_What is required_. Between the line containing "(102, 367) = (106, 427): purple" and the line containing "camera: 25 degrees right, 10 degrees down" lies a run of lines; give that run again exactly, with both of those lines, and nothing else from the entries below.

_Recorded information_.
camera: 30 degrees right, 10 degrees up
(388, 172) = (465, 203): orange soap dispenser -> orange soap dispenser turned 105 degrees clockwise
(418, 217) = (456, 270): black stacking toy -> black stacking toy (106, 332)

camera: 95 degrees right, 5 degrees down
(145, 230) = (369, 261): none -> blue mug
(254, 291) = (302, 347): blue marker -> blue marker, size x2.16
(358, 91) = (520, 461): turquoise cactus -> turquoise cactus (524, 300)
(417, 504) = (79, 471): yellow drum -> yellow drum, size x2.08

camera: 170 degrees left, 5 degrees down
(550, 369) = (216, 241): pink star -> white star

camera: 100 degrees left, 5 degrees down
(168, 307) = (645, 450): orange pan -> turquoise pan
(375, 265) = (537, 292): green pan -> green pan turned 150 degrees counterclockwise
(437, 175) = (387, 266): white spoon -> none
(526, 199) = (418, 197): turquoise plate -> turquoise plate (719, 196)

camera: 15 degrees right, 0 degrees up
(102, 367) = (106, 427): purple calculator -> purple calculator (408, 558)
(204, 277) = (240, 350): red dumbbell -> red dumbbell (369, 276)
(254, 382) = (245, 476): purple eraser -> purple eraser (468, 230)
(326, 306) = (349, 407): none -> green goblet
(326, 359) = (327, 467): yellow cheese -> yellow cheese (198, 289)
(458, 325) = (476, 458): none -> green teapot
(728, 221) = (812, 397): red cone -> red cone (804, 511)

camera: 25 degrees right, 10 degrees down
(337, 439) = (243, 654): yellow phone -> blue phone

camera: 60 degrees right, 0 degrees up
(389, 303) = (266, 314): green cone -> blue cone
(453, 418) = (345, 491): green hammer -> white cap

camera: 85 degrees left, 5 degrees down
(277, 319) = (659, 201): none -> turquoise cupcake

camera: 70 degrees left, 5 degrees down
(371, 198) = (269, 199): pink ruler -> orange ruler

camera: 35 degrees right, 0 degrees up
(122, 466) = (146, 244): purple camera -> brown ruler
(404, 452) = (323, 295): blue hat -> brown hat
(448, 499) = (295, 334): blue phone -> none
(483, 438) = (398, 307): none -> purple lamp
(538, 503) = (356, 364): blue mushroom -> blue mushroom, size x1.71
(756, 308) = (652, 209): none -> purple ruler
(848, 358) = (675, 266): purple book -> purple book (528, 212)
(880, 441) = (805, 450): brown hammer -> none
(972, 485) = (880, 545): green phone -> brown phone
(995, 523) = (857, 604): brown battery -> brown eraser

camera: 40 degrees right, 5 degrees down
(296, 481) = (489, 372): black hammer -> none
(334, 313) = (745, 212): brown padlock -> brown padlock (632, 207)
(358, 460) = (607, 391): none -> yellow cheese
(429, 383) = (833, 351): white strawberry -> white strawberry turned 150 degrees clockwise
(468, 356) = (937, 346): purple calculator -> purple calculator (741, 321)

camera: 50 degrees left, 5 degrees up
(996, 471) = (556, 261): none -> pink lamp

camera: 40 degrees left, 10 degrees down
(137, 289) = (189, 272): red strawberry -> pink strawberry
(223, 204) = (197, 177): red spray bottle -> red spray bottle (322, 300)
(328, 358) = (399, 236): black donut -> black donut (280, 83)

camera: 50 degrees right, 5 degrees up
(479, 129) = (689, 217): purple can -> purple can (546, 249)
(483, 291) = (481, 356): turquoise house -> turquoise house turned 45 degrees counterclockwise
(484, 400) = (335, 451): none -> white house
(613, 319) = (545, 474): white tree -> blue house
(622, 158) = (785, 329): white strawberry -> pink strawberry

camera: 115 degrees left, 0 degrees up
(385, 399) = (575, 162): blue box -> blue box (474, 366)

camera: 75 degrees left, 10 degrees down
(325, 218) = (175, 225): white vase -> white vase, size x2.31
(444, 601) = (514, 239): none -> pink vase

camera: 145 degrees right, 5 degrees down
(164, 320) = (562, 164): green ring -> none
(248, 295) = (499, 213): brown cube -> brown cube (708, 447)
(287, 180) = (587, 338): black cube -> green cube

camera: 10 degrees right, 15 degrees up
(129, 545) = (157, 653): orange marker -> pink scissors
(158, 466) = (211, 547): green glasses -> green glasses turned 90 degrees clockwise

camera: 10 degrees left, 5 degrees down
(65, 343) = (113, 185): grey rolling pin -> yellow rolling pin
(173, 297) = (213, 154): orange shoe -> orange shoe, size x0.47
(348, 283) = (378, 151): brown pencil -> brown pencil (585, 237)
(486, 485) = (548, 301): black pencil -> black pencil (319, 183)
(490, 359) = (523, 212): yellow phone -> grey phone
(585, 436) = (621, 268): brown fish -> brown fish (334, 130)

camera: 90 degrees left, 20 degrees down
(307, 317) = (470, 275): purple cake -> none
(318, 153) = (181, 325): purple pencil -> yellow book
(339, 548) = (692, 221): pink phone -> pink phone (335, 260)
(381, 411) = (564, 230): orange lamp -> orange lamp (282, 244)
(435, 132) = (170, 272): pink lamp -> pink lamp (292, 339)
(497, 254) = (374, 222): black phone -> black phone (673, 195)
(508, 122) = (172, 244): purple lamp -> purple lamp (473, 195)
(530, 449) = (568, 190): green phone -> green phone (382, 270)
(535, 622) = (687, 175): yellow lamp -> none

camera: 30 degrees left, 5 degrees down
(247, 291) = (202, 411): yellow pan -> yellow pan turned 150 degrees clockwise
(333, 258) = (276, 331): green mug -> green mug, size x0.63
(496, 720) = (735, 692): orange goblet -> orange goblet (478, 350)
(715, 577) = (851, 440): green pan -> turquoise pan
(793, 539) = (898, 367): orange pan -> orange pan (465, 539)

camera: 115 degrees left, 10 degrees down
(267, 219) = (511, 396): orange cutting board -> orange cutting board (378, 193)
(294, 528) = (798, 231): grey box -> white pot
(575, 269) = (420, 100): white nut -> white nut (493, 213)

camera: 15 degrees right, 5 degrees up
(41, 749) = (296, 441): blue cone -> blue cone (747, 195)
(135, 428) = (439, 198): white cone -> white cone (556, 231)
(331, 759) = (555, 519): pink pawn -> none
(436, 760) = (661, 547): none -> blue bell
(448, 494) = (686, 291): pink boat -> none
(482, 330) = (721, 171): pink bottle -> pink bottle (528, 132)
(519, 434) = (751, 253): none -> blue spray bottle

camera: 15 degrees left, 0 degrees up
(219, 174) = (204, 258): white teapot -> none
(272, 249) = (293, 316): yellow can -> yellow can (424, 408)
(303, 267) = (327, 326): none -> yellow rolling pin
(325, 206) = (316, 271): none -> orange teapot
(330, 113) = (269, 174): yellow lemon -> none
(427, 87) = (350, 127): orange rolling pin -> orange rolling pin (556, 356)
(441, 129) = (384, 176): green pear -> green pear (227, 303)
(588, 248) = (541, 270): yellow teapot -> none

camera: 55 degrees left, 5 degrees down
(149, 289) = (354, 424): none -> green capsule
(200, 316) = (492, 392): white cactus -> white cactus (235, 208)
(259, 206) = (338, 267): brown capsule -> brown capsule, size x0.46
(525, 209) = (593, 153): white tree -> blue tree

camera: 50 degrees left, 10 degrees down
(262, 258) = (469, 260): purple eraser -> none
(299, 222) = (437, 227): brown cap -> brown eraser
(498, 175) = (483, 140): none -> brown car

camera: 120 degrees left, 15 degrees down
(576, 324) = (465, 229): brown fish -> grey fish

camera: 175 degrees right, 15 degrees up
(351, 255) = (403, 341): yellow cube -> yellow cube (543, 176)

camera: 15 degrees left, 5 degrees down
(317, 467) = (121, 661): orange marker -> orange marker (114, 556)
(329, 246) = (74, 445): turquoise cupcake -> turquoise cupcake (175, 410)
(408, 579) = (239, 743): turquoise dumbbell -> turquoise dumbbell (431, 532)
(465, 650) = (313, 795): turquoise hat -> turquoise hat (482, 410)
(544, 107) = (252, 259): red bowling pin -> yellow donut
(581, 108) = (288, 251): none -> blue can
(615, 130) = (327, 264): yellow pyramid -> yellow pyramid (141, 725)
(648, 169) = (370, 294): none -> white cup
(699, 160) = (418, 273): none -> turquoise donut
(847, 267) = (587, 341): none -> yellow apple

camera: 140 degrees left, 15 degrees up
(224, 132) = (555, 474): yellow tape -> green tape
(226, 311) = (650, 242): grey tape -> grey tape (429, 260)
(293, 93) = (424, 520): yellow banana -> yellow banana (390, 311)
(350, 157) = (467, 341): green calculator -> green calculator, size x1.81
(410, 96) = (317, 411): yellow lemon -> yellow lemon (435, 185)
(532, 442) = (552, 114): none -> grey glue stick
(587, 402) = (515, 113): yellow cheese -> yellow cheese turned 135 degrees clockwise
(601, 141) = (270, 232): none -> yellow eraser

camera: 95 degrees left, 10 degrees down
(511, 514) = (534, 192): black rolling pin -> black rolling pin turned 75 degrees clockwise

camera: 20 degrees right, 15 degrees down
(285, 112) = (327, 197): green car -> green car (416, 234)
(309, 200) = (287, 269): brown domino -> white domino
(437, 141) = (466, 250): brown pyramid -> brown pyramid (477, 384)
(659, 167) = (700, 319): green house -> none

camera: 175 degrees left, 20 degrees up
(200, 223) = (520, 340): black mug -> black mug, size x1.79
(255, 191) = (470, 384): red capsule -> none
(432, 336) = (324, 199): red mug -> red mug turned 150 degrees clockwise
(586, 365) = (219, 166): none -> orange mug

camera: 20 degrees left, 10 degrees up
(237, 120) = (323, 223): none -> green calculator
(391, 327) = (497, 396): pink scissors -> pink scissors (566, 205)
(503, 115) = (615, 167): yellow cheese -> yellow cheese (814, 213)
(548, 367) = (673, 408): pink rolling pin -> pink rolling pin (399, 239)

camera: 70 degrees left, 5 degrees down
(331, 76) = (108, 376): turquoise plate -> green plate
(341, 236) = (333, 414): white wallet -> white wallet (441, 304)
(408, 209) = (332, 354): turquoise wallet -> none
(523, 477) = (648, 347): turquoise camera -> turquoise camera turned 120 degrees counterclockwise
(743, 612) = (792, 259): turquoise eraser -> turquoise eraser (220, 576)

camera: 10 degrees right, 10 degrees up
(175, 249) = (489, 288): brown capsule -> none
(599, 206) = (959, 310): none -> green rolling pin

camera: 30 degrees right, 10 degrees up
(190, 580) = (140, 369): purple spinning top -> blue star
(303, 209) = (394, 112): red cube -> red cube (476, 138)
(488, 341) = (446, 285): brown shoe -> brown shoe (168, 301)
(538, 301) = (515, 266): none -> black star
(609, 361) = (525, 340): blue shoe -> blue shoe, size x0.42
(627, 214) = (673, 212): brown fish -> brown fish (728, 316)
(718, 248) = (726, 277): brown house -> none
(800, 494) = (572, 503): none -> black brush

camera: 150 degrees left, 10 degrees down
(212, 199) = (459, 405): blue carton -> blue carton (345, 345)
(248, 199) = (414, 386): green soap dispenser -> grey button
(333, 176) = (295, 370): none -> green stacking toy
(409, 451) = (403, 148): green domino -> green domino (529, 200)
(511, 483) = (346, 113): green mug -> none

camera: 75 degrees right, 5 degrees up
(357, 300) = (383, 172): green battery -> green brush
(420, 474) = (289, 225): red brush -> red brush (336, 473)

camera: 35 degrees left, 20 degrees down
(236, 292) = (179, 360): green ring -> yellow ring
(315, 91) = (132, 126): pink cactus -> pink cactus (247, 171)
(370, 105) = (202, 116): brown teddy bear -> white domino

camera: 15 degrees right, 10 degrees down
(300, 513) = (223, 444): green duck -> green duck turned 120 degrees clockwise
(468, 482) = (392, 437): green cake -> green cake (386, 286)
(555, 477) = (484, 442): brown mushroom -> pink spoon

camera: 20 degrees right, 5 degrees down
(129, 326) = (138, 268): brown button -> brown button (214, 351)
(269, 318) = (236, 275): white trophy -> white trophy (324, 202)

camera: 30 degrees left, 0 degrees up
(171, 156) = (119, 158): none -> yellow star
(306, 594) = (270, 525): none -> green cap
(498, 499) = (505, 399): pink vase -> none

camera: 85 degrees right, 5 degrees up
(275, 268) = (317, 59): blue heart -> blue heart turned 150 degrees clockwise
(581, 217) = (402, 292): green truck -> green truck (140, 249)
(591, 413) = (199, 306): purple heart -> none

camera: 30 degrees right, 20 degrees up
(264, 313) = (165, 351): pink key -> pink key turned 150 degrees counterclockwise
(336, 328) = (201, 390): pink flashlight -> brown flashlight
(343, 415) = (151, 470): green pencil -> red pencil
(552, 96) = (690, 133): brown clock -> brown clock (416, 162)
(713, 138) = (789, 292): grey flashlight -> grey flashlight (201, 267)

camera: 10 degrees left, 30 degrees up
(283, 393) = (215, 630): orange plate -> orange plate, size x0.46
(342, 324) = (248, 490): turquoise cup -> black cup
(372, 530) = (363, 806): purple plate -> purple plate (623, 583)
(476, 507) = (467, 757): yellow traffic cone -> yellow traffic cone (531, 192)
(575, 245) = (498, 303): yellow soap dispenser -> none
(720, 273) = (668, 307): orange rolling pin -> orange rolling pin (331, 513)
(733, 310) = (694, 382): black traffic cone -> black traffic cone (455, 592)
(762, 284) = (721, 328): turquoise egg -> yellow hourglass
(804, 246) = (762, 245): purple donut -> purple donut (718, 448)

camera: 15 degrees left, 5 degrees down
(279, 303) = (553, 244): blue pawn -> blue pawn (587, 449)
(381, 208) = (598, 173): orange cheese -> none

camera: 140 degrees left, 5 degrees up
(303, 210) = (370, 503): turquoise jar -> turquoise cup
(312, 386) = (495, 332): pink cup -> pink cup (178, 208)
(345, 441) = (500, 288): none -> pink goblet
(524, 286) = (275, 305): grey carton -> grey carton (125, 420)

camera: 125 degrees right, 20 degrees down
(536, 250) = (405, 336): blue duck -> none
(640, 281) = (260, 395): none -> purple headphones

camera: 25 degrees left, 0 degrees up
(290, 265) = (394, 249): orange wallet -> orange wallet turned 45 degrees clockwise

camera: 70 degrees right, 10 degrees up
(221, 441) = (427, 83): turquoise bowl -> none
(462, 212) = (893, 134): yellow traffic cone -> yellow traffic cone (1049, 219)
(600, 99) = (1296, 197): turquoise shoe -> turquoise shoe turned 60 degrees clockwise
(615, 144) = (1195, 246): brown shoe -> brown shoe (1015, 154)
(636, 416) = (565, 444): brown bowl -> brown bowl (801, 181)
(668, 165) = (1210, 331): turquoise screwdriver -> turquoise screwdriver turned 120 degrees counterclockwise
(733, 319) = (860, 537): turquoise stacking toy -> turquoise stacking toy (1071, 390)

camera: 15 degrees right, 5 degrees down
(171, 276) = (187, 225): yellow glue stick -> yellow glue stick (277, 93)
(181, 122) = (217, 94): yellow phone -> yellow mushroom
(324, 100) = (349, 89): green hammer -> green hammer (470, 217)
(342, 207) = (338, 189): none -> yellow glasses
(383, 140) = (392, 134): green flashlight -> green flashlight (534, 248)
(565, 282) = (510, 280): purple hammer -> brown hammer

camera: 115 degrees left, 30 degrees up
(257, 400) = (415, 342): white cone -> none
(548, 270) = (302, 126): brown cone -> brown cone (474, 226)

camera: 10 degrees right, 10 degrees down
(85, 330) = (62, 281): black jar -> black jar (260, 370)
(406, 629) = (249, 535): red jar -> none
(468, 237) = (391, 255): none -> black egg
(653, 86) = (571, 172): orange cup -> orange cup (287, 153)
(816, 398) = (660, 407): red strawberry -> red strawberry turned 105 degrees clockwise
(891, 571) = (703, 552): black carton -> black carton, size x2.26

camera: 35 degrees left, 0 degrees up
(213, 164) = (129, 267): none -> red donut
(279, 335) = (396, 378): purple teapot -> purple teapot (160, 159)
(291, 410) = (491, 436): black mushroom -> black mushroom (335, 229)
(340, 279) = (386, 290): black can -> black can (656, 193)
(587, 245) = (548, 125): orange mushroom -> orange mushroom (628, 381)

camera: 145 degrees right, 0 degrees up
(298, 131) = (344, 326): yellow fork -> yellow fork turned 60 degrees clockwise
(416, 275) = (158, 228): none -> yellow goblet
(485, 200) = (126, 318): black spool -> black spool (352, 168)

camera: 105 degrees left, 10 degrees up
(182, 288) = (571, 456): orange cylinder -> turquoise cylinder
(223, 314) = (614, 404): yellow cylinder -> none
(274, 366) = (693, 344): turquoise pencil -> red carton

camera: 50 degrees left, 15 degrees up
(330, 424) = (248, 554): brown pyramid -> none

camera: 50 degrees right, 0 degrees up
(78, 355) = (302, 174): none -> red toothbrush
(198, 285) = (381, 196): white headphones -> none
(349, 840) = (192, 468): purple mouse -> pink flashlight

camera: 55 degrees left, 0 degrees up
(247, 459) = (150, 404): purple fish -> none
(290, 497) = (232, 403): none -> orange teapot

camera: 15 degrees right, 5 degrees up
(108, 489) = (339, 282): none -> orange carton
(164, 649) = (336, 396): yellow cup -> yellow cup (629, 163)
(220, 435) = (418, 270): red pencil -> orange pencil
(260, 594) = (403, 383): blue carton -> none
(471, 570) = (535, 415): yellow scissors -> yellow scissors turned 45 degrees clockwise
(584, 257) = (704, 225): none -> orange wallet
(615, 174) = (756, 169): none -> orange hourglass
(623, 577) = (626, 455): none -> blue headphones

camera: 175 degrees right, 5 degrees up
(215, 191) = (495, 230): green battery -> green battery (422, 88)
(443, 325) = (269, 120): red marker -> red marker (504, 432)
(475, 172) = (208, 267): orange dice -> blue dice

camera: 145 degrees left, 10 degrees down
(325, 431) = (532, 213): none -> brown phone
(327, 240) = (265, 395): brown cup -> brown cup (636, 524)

_The answer_.
(102, 367) = (106, 427): purple calculator -> purple calculator (408, 558)
(204, 277) = (240, 350): red dumbbell -> red dumbbell (369, 276)
(254, 382) = (245, 476): purple eraser -> purple eraser (468, 230)
(326, 306) = (349, 407): none -> green goblet
(326, 359) = (327, 467): yellow cheese -> yellow cheese (198, 289)
(458, 325) = (476, 458): none -> green teapot
(728, 221) = (812, 397): red cone -> red cone (804, 511)

camera: 25 degrees right, 10 degrees down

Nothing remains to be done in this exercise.